**WHAT IS REQUIRED:**
Restate the listing below line for line and word for word, without the pictures.

....

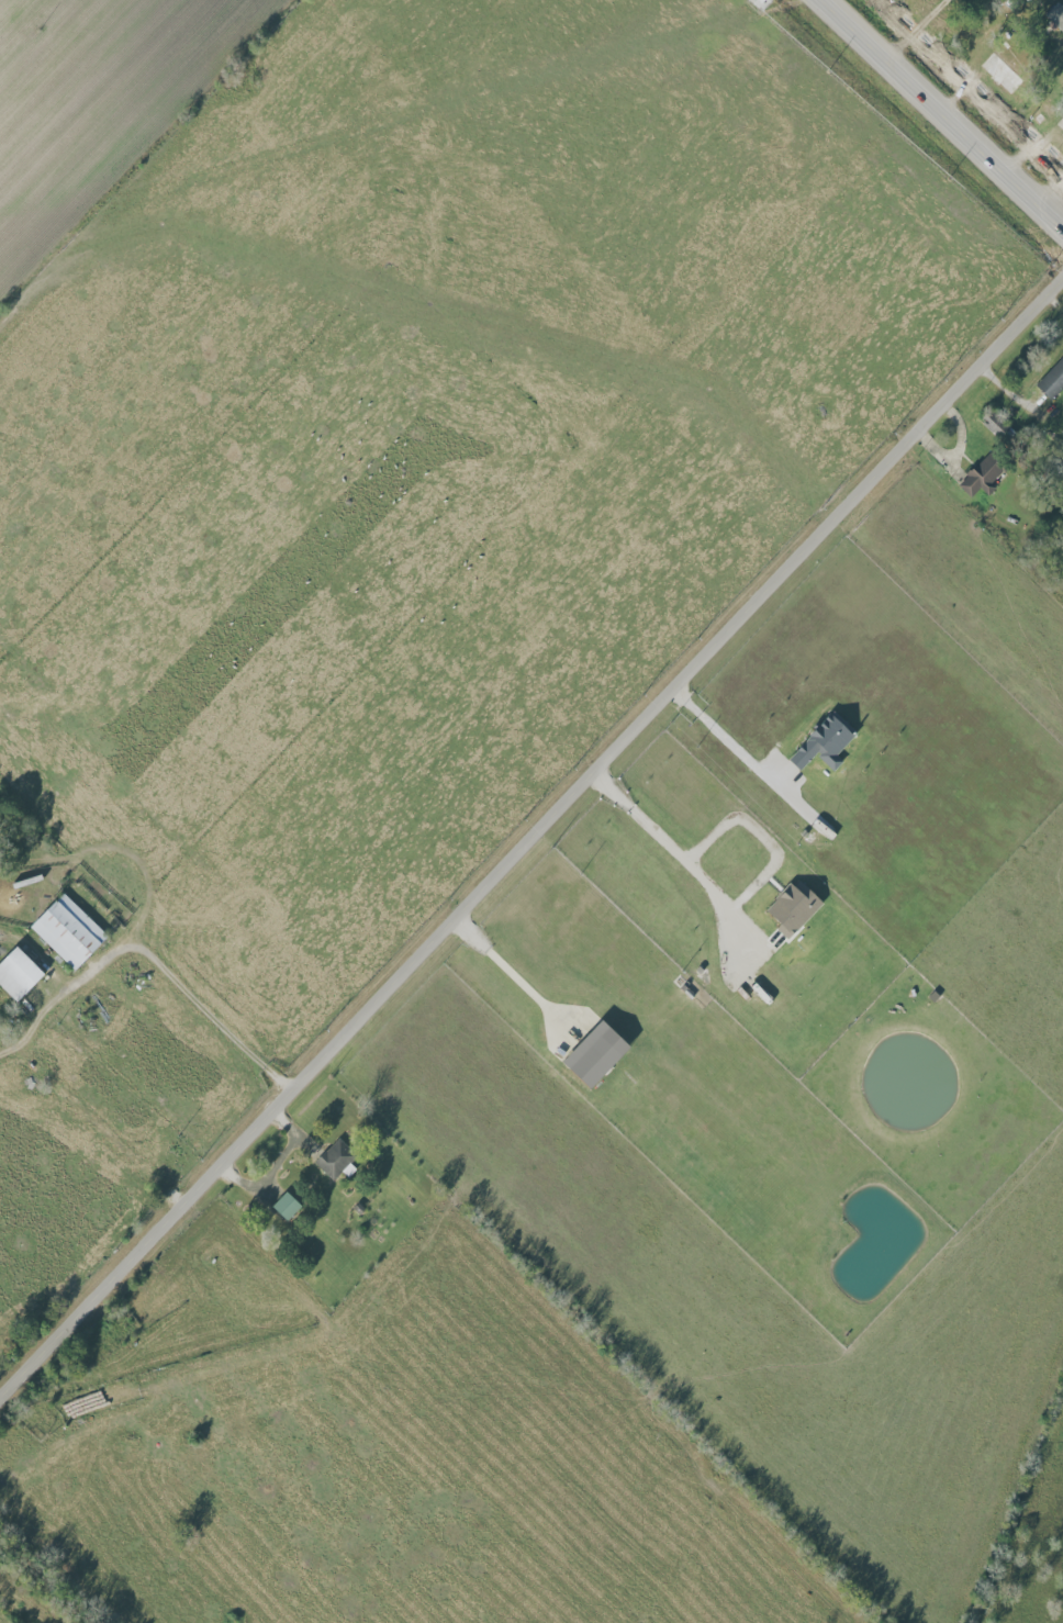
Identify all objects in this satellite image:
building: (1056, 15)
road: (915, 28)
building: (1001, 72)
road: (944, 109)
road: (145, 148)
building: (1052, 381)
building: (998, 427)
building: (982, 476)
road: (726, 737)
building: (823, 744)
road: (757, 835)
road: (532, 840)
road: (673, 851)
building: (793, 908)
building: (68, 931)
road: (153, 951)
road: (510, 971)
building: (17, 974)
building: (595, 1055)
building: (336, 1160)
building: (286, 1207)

....

**RESULT OF THIS EXERCISE:**
Identify all objects in this satellite image:
building: (1056, 15)
road: (915, 28)
building: (1001, 72)
road: (944, 109)
road: (145, 148)
building: (1052, 381)
building: (998, 427)
building: (982, 476)
road: (726, 737)
building: (823, 744)
road: (757, 835)
road: (532, 840)
road: (673, 851)
building: (793, 908)
building: (68, 931)
road: (153, 951)
road: (510, 971)
building: (17, 974)
building: (595, 1055)
building: (336, 1160)
building: (286, 1207)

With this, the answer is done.